[Data records]

<<<<

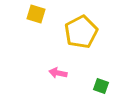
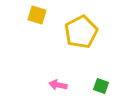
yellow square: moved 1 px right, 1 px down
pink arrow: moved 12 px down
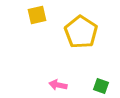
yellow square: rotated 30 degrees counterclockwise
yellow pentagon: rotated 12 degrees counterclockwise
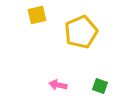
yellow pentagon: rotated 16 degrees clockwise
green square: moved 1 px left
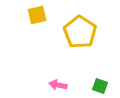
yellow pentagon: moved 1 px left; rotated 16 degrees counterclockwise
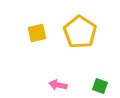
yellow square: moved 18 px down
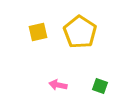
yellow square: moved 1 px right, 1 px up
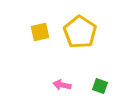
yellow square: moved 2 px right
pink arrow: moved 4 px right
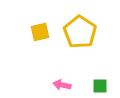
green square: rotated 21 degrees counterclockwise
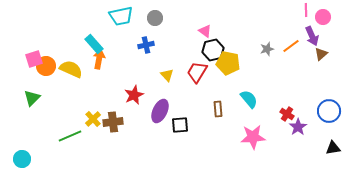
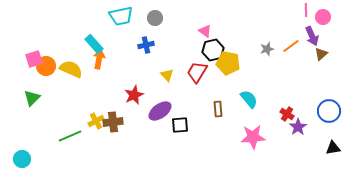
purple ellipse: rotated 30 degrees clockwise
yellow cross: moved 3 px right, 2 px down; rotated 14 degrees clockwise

>>>>
<<<<

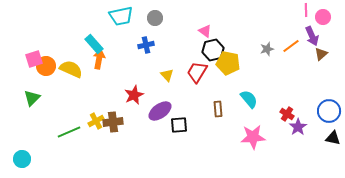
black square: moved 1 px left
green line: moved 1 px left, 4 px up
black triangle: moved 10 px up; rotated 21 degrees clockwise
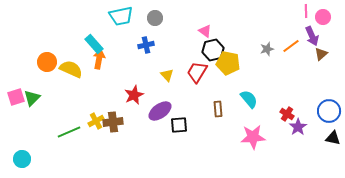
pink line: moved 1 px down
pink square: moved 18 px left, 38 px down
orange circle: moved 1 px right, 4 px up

>>>>

§ Given task:
Can you recast the material as a JSON list of strings, one string per line and blank lines omitted, starting at the line that has "purple ellipse: rotated 30 degrees clockwise" and stopping after the line that has "yellow cross: moved"?

§ Result for this task:
[
  "purple ellipse: rotated 30 degrees clockwise",
  "yellow cross: moved 3 px right, 2 px down; rotated 14 degrees clockwise"
]